INPUT DATA:
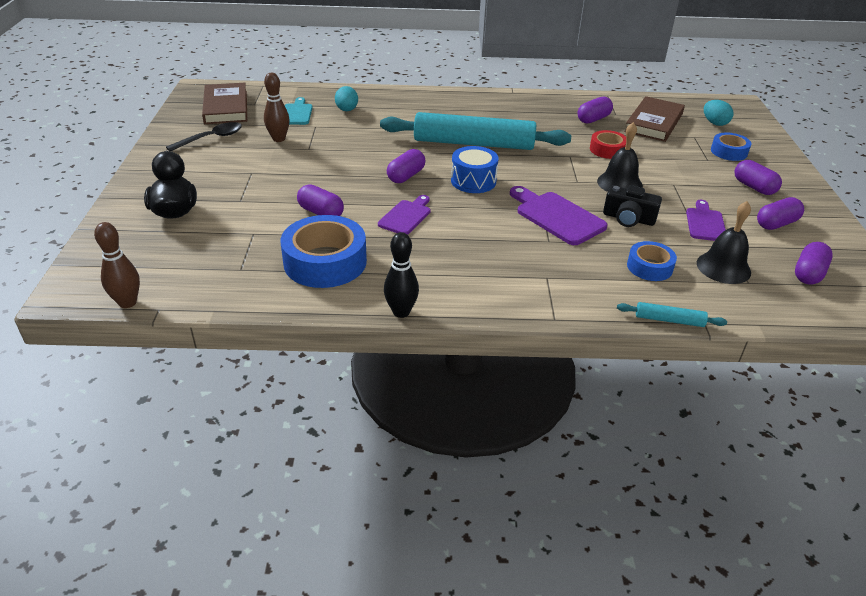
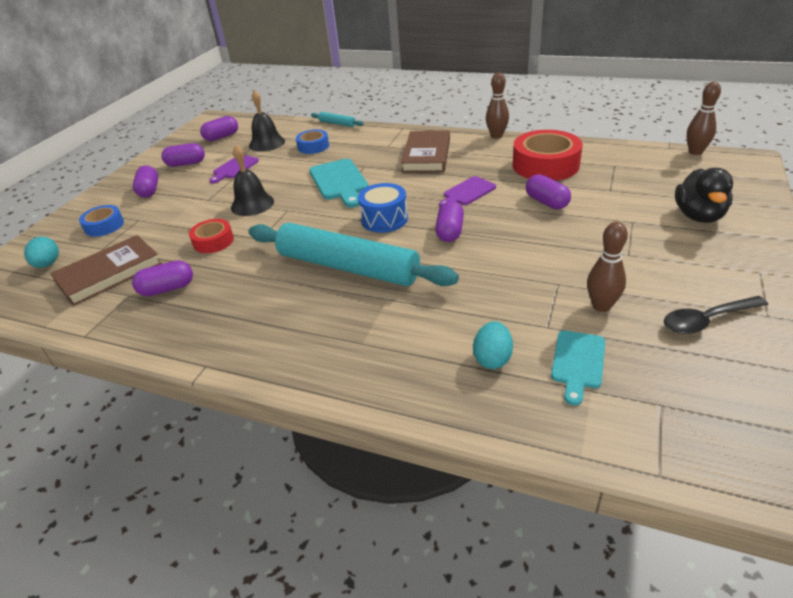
camera: 155 degrees left, 0 degrees up
brown book [202,83,247,124] -> brown book moved to [401,130,450,173]
blue tape [281,215,367,288] -> red tape [513,130,583,181]
black bowling pin [384,232,419,318] -> brown bowling pin [486,72,509,139]
purple capsule [387,149,425,183] -> purple capsule turned 45 degrees counterclockwise [435,201,464,242]
purple cutting board [510,186,608,245] -> turquoise cutting board [309,159,368,208]
black camera [603,185,662,227] -> none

EXERCISE BRIEF:
From the line that contains "purple cutting board" down to the final line of the entries, print every line exactly as it is, and only those lines.

YOUR RESPONSE:
purple cutting board [510,186,608,245] -> turquoise cutting board [309,159,368,208]
black camera [603,185,662,227] -> none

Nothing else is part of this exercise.